● Problem
Copy out the records word for word, from their start through the line containing "0: (1009, 541)", including that line.

(Extracted data entries)
※ ※ ※

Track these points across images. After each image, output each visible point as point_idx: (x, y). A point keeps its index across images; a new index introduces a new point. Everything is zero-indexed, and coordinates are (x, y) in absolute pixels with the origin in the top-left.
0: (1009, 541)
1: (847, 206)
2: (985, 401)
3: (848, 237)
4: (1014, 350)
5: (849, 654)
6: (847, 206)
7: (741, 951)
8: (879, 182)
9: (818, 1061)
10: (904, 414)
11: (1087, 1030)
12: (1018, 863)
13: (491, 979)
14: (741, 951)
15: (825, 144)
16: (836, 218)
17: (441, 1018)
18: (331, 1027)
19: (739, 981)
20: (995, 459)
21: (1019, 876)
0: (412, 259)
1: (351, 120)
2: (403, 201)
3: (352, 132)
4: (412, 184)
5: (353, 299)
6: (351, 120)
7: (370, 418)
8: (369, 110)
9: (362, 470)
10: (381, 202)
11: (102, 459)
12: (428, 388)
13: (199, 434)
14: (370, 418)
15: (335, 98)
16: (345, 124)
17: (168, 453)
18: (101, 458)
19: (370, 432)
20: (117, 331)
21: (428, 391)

※ ※ ※

● Worked answer
Track these points across images. After each image, output each visible point as point_idx: (x, y). A point keeps its index across images; a new index introduces a new point. Everything is zero-indexed, and coordinates are (x, y) in absolute pixels with the origin in the top-left.
0: (1009, 541)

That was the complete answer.